=== EXERCISE DETAILS ===
Retype the whole listing, please, keeping every line exact and dropping the pictures.

*** SUPPLIED ENTRIES Section Begins ***

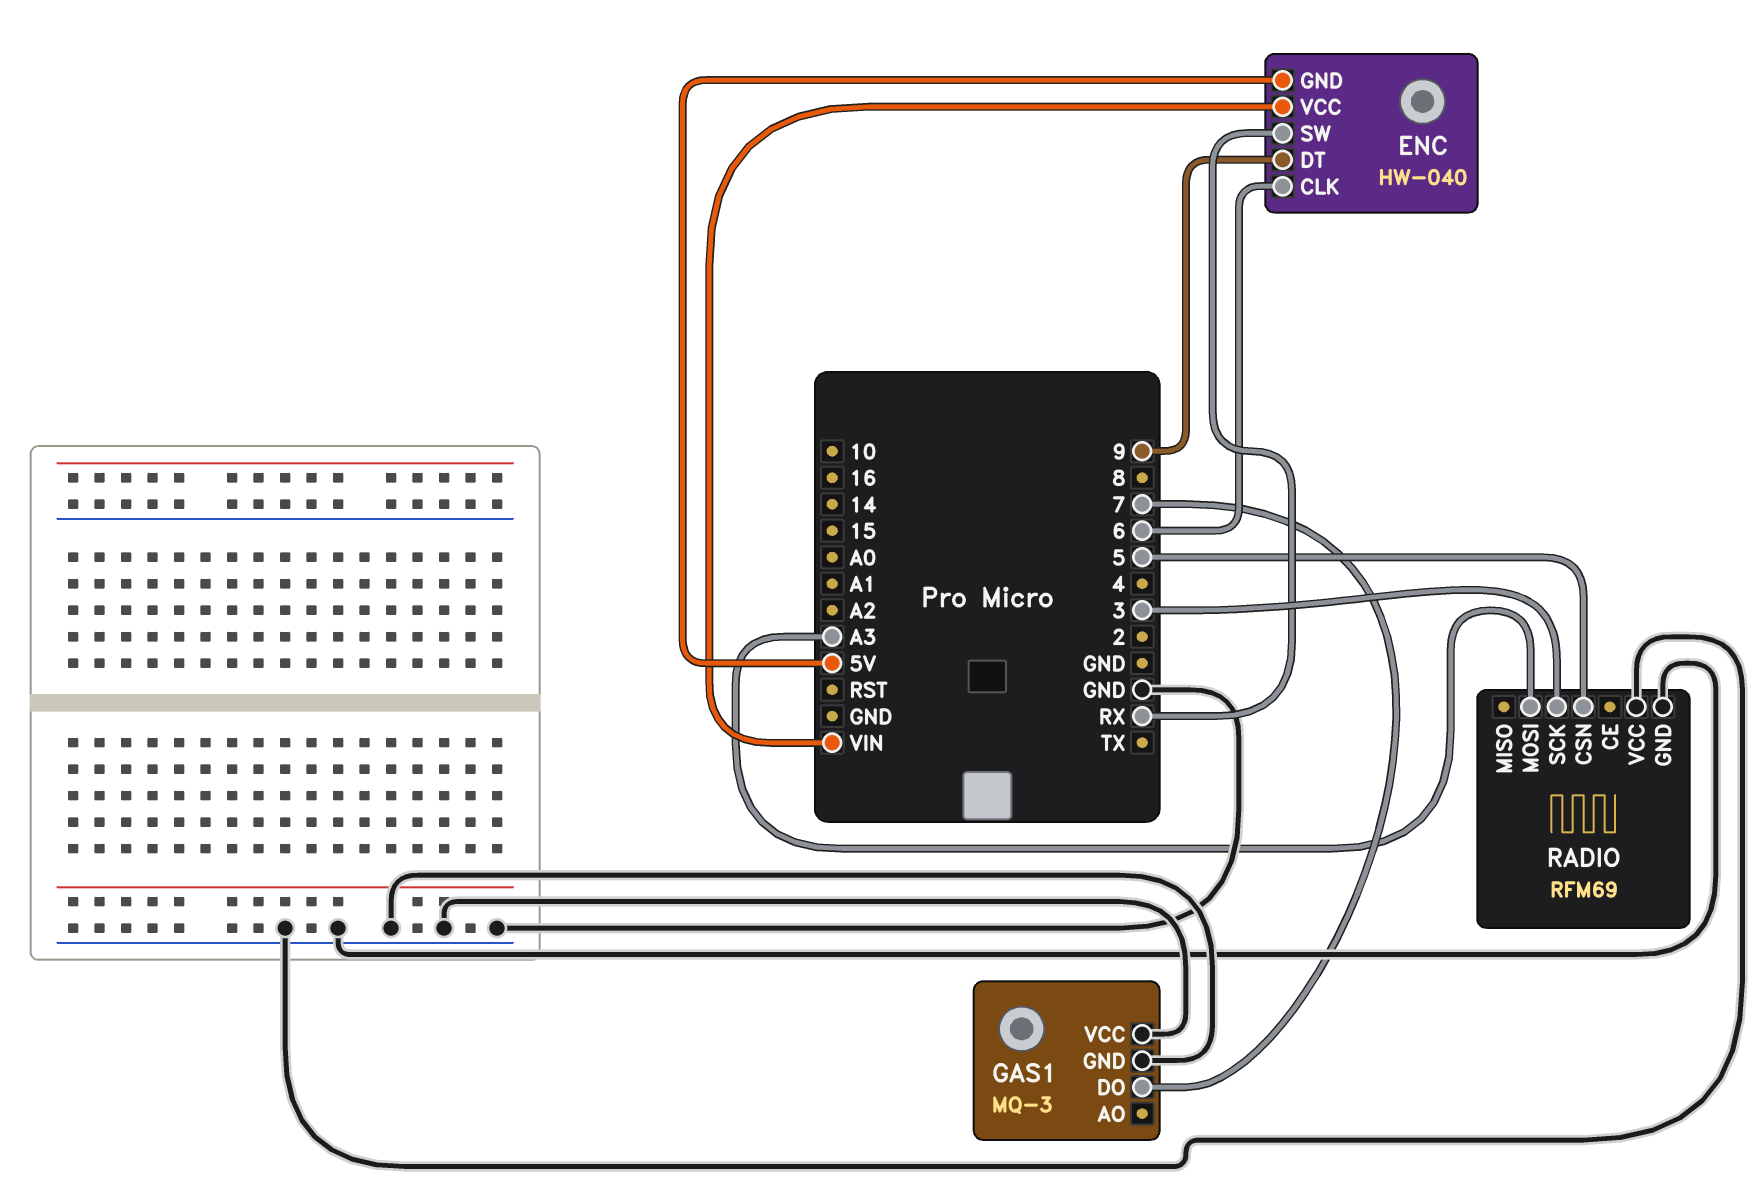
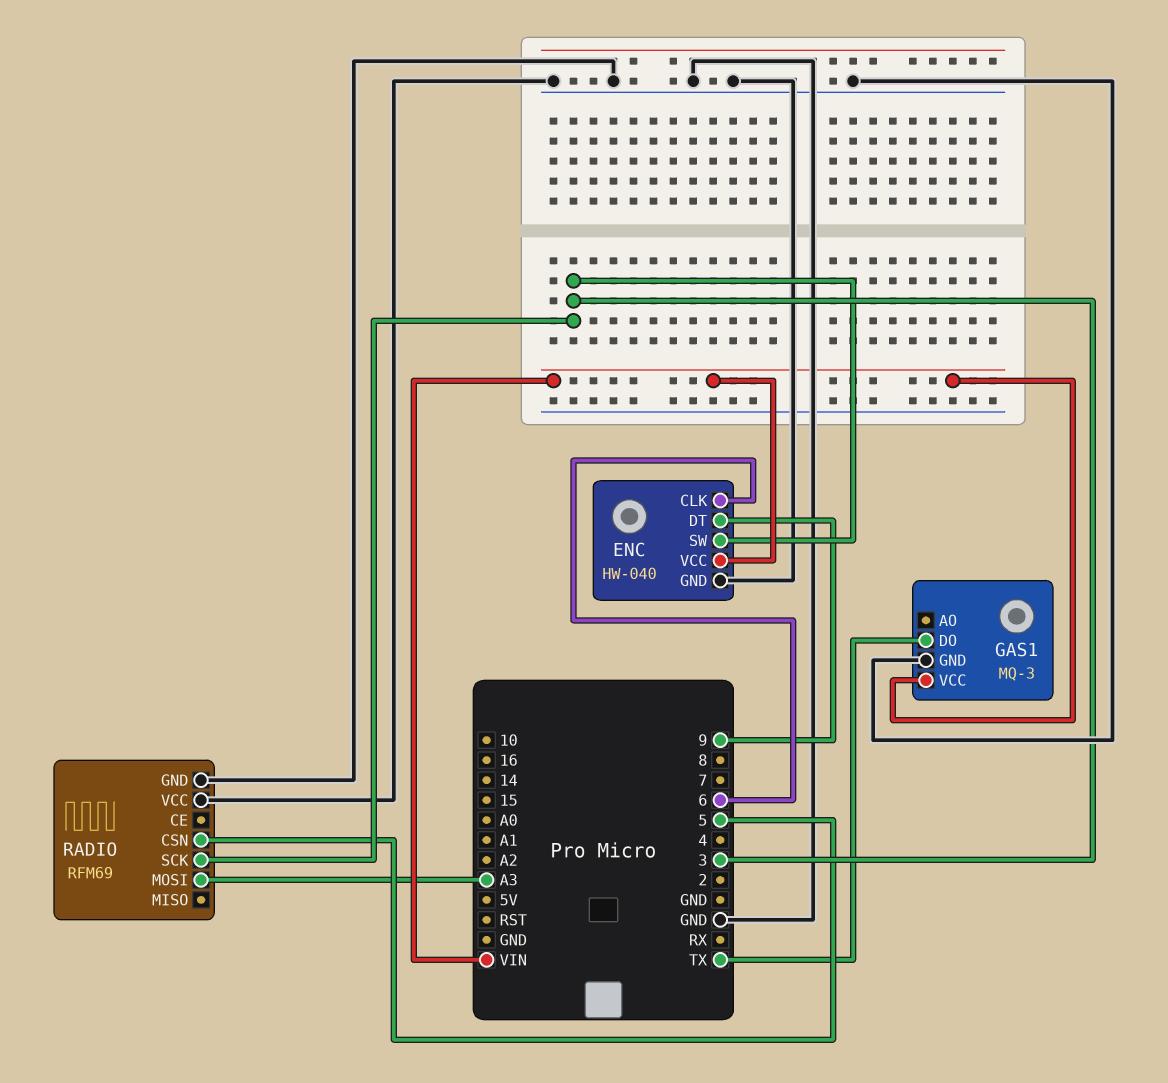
ENC pin GND: 5V -> GND
ENC pin SW: RX -> 3
GAS1 pin DO: 7 -> TX
GAS1 pin VCC: GND -> VIN

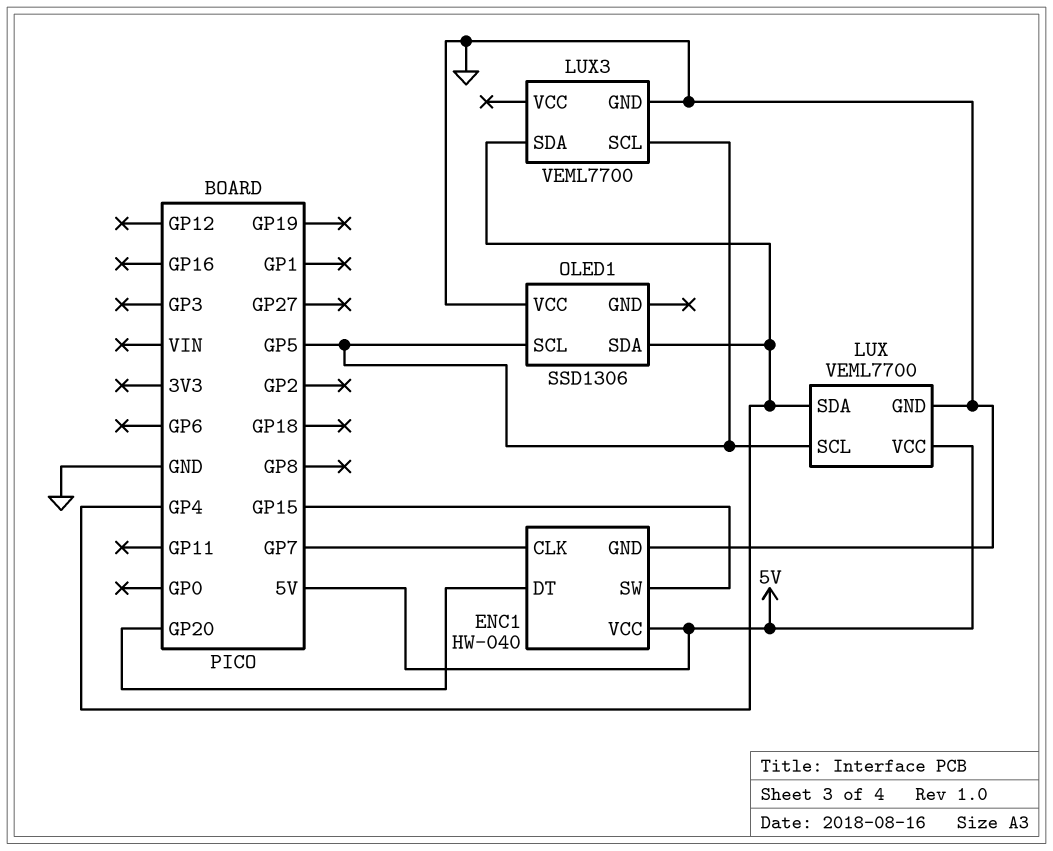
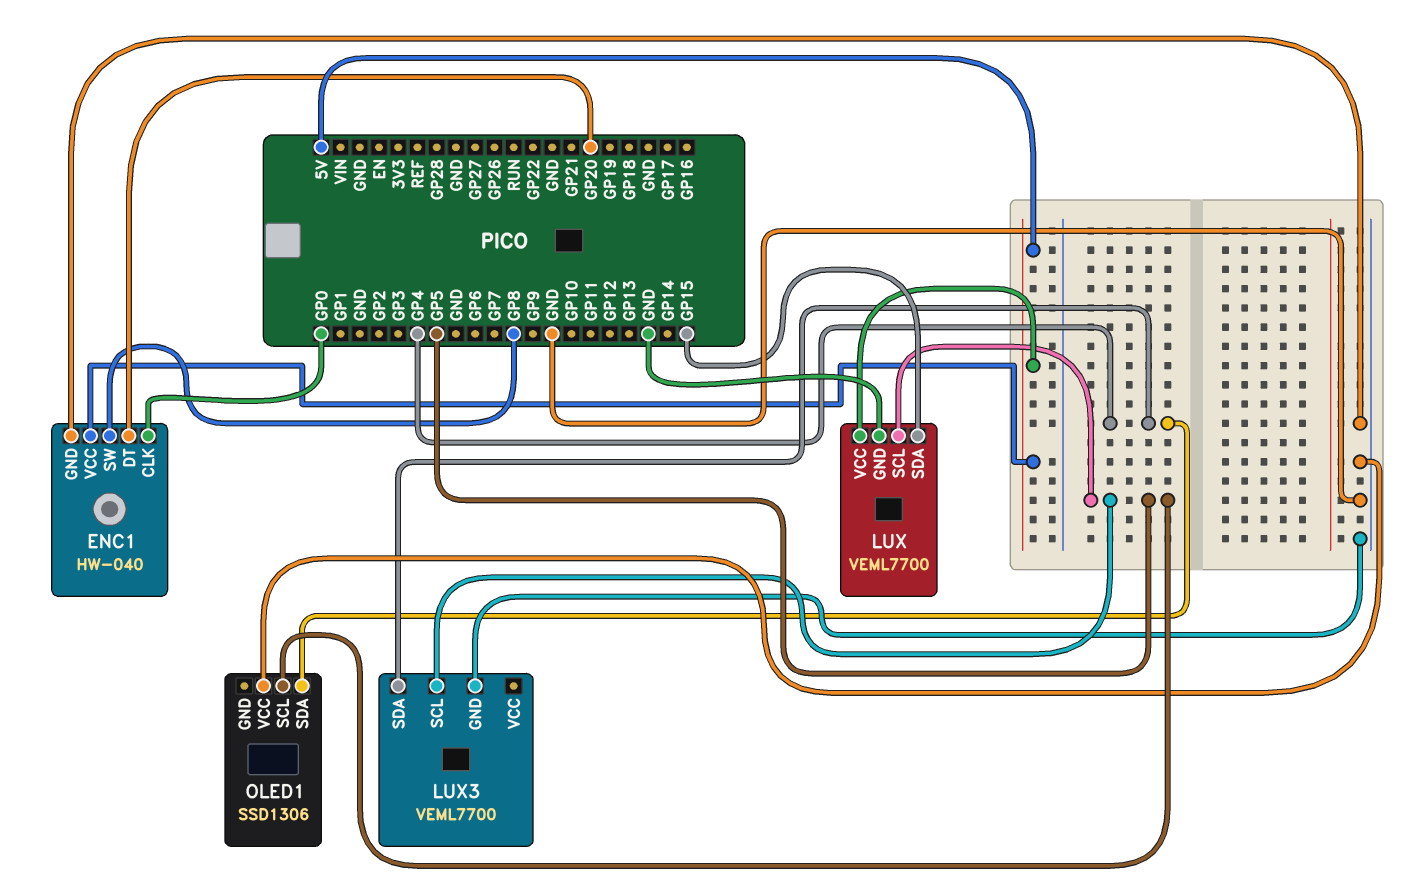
ENC1 pin CLK: GP7 -> GP0
ENC1 pin SW: GP15 -> GP8
LUX pin SDA: GP4 -> GP15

*** SUPPLIED ENTRIES Section Ends ***

=== WRITTEN ANSWER ===
ENC pin GND: 5V -> GND
ENC pin SW: RX -> 3
GAS1 pin DO: 7 -> TX
GAS1 pin VCC: GND -> VIN

ENC1 pin CLK: GP7 -> GP0
ENC1 pin SW: GP15 -> GP8
LUX pin SDA: GP4 -> GP15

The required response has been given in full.